::: Extracted records

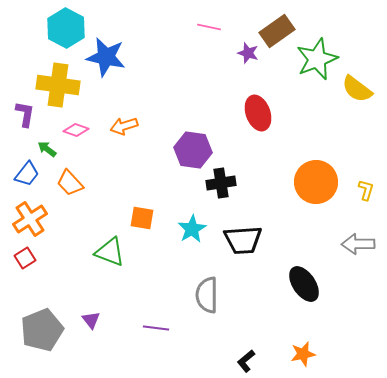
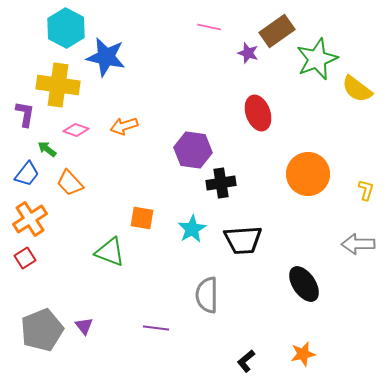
orange circle: moved 8 px left, 8 px up
purple triangle: moved 7 px left, 6 px down
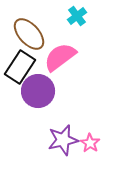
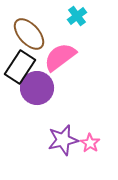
purple circle: moved 1 px left, 3 px up
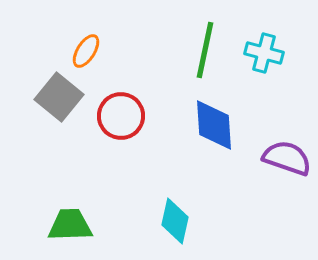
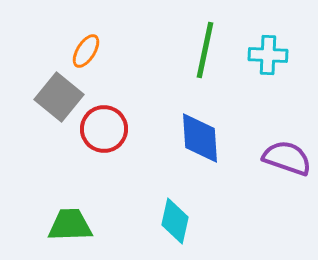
cyan cross: moved 4 px right, 2 px down; rotated 12 degrees counterclockwise
red circle: moved 17 px left, 13 px down
blue diamond: moved 14 px left, 13 px down
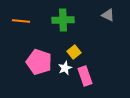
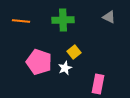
gray triangle: moved 1 px right, 2 px down
pink rectangle: moved 13 px right, 8 px down; rotated 30 degrees clockwise
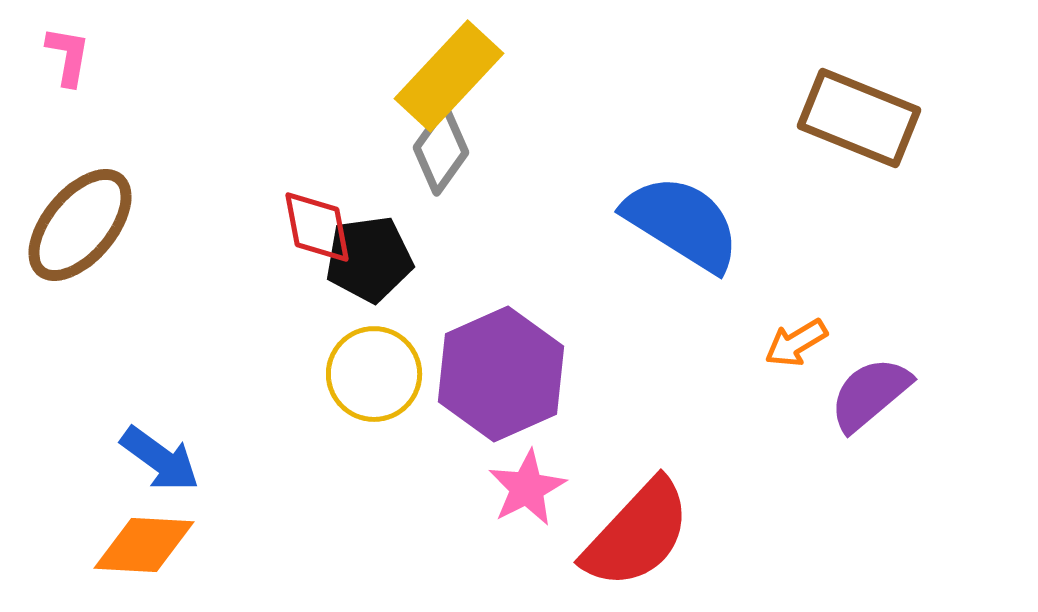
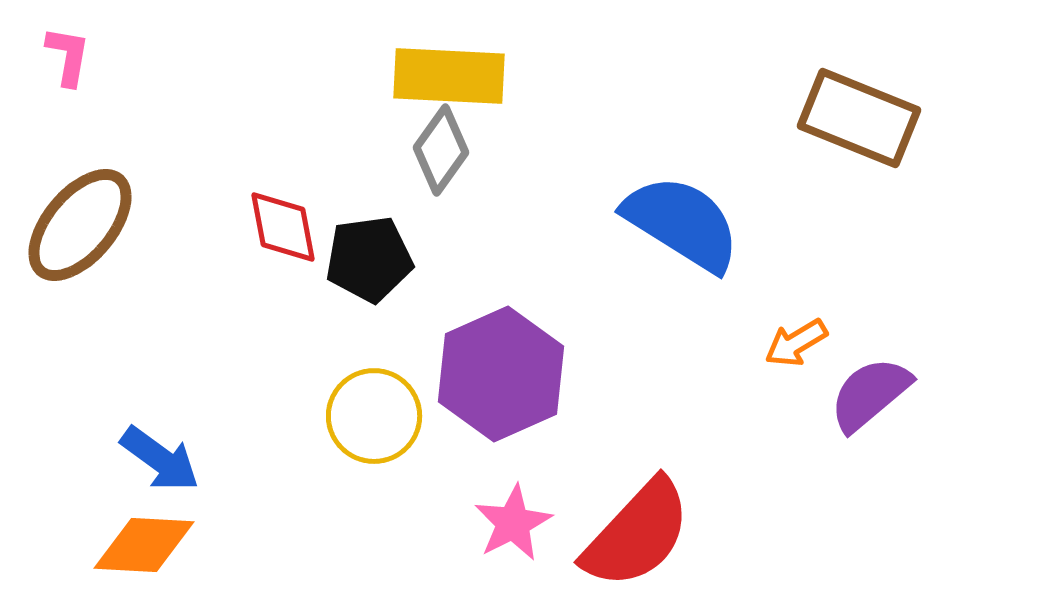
yellow rectangle: rotated 50 degrees clockwise
red diamond: moved 34 px left
yellow circle: moved 42 px down
pink star: moved 14 px left, 35 px down
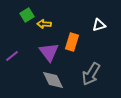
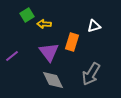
white triangle: moved 5 px left, 1 px down
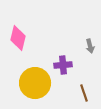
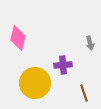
gray arrow: moved 3 px up
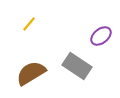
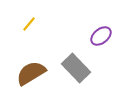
gray rectangle: moved 1 px left, 2 px down; rotated 12 degrees clockwise
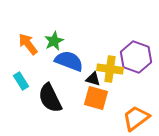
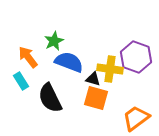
orange arrow: moved 13 px down
blue semicircle: moved 1 px down
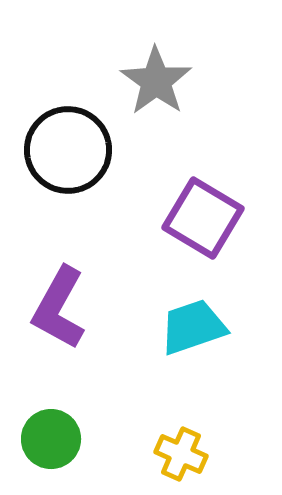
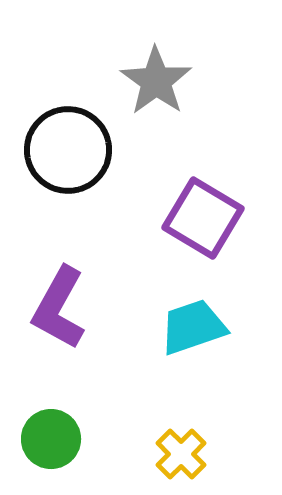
yellow cross: rotated 21 degrees clockwise
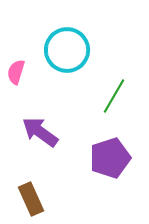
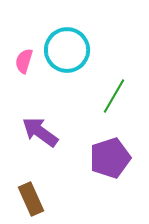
pink semicircle: moved 8 px right, 11 px up
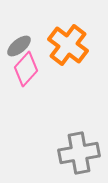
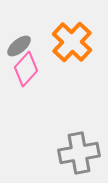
orange cross: moved 4 px right, 3 px up; rotated 6 degrees clockwise
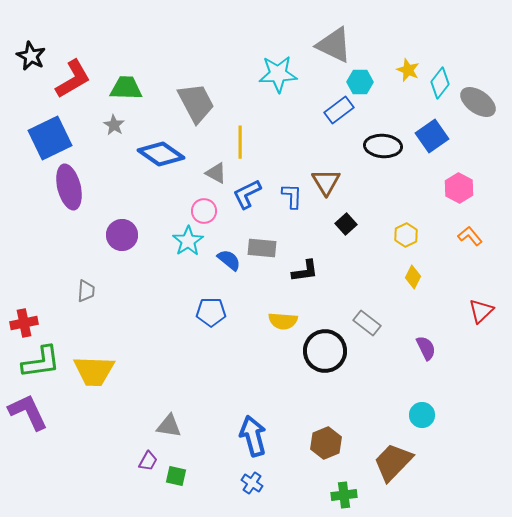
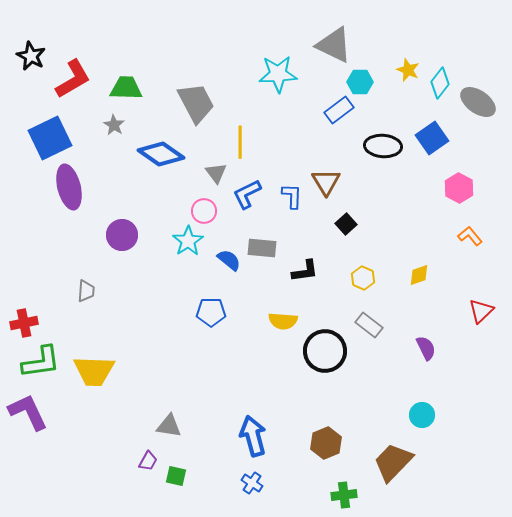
blue square at (432, 136): moved 2 px down
gray triangle at (216, 173): rotated 25 degrees clockwise
yellow hexagon at (406, 235): moved 43 px left, 43 px down; rotated 10 degrees counterclockwise
yellow diamond at (413, 277): moved 6 px right, 2 px up; rotated 45 degrees clockwise
gray rectangle at (367, 323): moved 2 px right, 2 px down
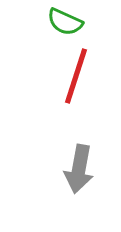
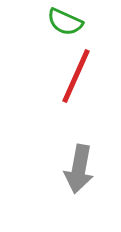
red line: rotated 6 degrees clockwise
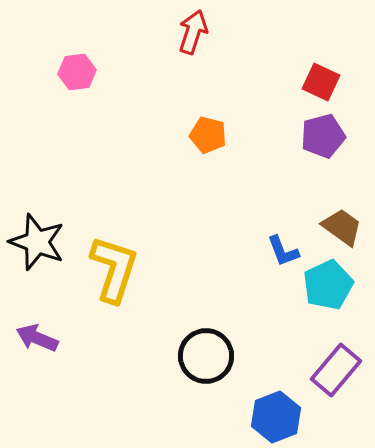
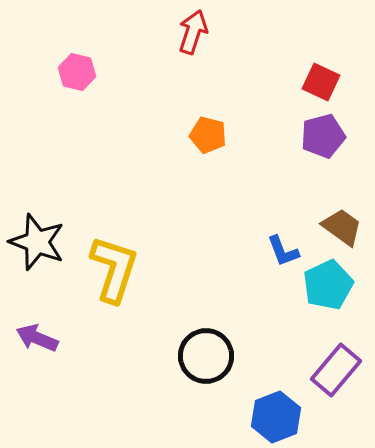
pink hexagon: rotated 21 degrees clockwise
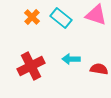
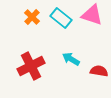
pink triangle: moved 4 px left
cyan arrow: rotated 30 degrees clockwise
red semicircle: moved 2 px down
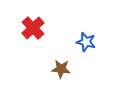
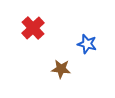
blue star: moved 1 px right, 2 px down
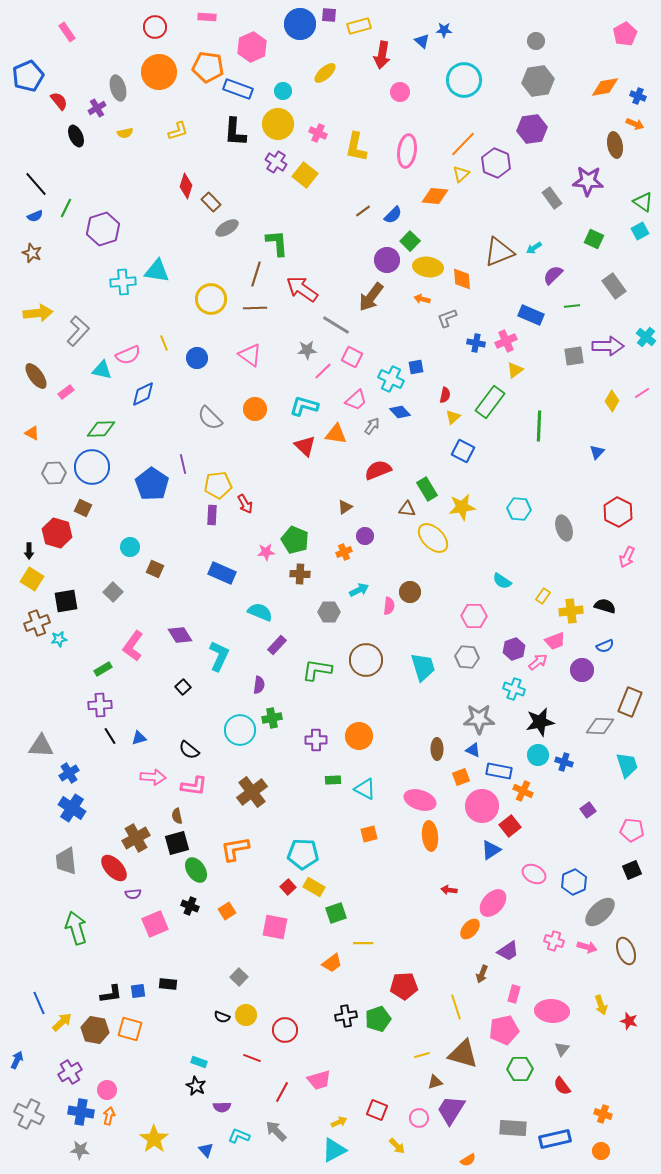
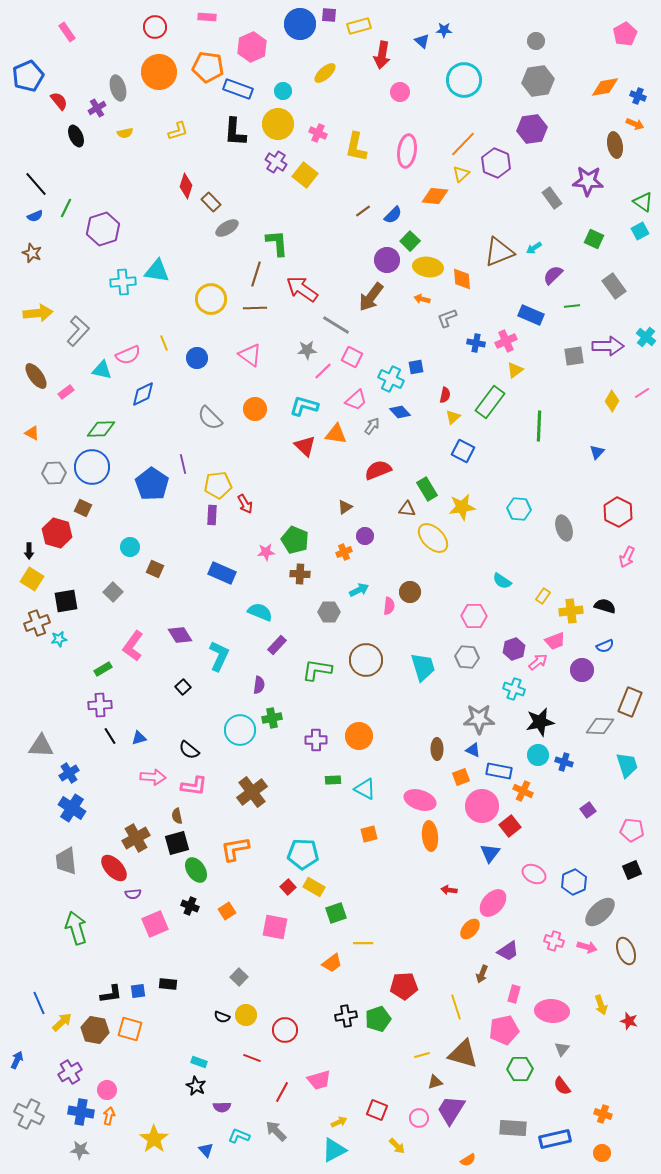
blue triangle at (491, 850): moved 1 px left, 3 px down; rotated 20 degrees counterclockwise
orange circle at (601, 1151): moved 1 px right, 2 px down
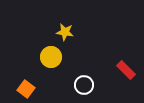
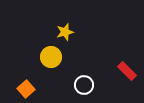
yellow star: rotated 24 degrees counterclockwise
red rectangle: moved 1 px right, 1 px down
orange square: rotated 12 degrees clockwise
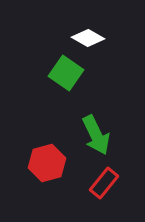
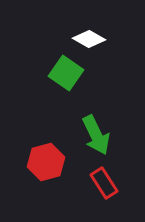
white diamond: moved 1 px right, 1 px down
red hexagon: moved 1 px left, 1 px up
red rectangle: rotated 72 degrees counterclockwise
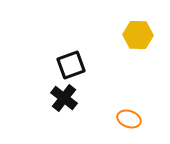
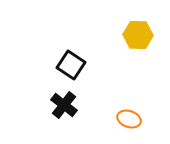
black square: rotated 36 degrees counterclockwise
black cross: moved 7 px down
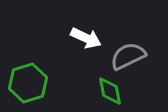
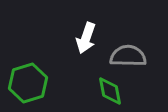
white arrow: rotated 84 degrees clockwise
gray semicircle: rotated 27 degrees clockwise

::::::

◆ Requirement: Exactly as they appear, please return only the lines from the first line of the records through the line containing "gray triangle: moved 1 px right, 2 px down", both included, leaving out all pictures.

◆ Answer to this problem:
orange circle: moved 8 px left, 8 px up
purple triangle: moved 7 px left, 6 px down
purple circle: moved 1 px left, 3 px up
cyan cross: moved 4 px right, 2 px down; rotated 12 degrees counterclockwise
red circle: moved 17 px left, 13 px down
blue diamond: moved 14 px left, 13 px down
gray triangle: moved 1 px right, 2 px down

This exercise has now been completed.